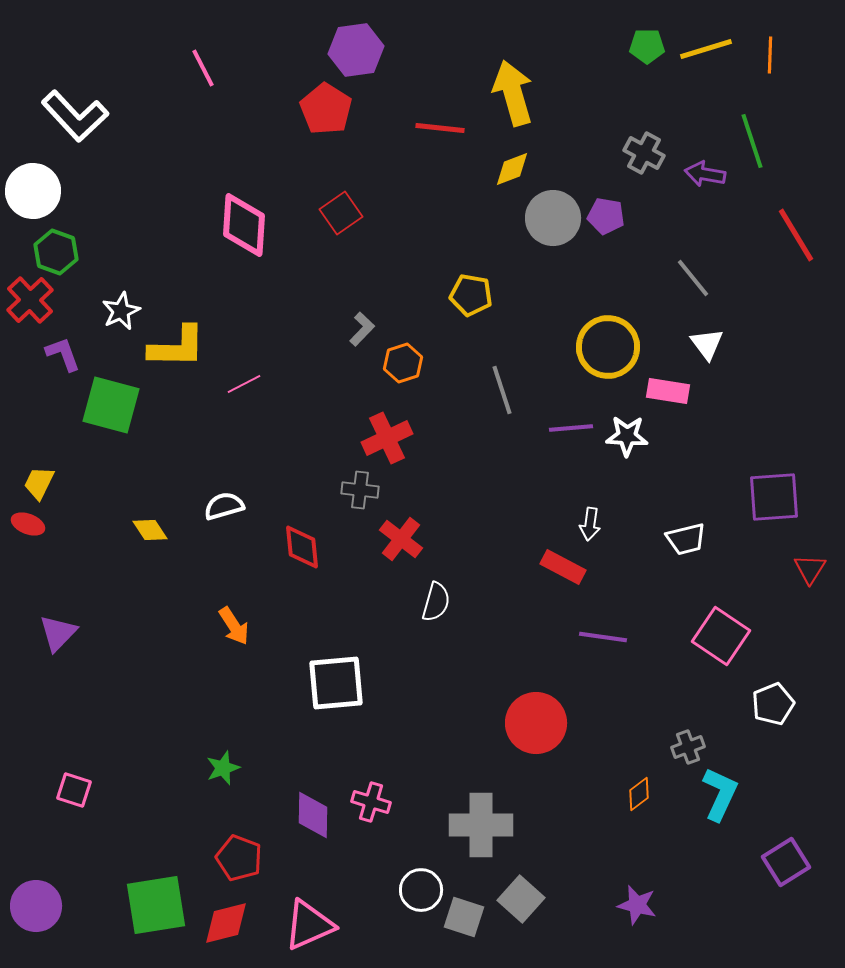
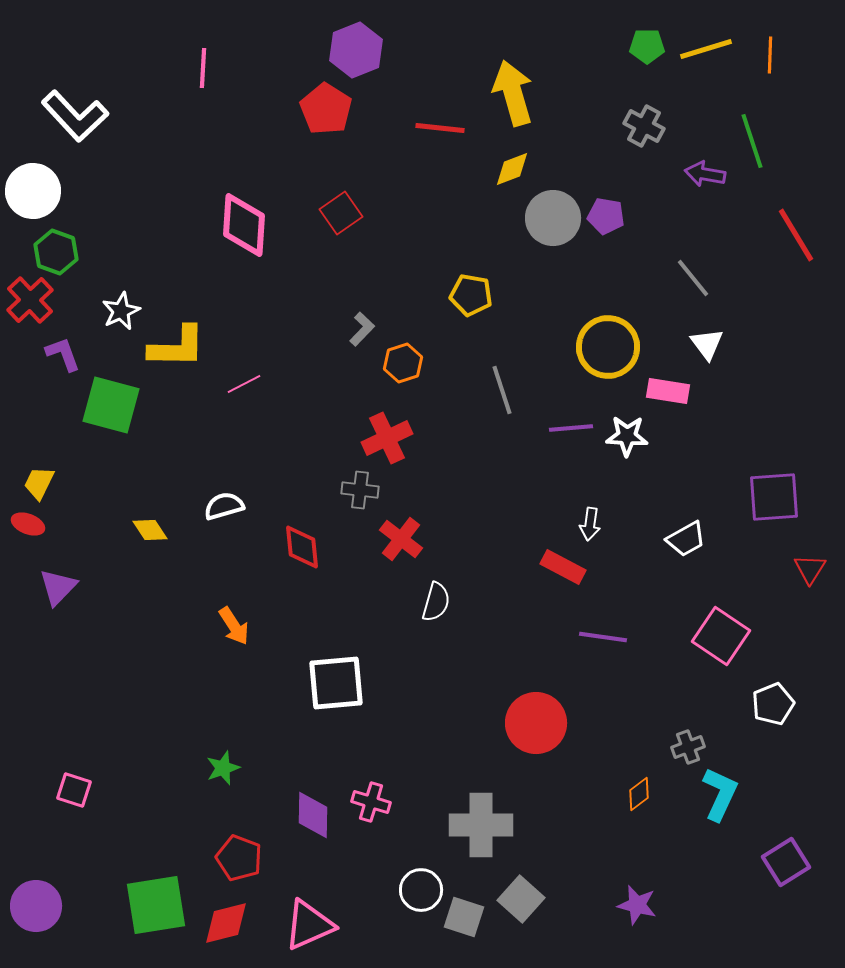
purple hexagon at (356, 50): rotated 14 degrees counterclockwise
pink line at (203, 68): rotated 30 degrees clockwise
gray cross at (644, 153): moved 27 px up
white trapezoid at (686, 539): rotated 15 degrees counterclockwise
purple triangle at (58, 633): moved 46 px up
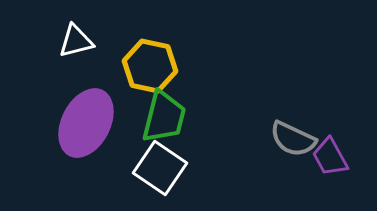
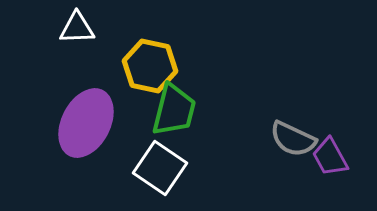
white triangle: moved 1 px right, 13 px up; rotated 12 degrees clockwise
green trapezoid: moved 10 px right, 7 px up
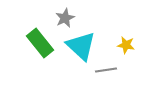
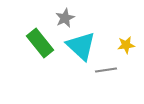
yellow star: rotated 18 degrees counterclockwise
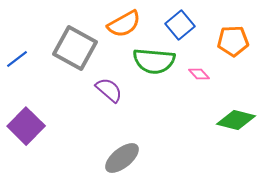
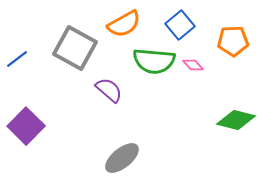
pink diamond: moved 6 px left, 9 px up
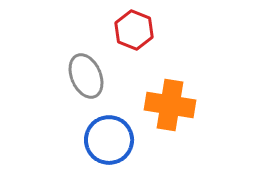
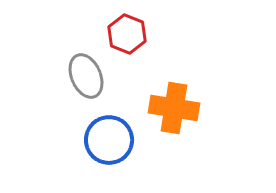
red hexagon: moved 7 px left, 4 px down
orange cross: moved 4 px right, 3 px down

PROBLEM STATEMENT: All lines from the one containing "white triangle: moved" to the end of the entries should appear in the output exactly as written, with no pictures.

SOLUTION:
white triangle: moved 1 px right, 13 px up; rotated 12 degrees clockwise
green trapezoid: moved 10 px right, 7 px up
yellow star: rotated 18 degrees counterclockwise
pink diamond: moved 6 px left, 9 px up
red hexagon: moved 7 px left, 4 px down
orange cross: moved 4 px right, 3 px down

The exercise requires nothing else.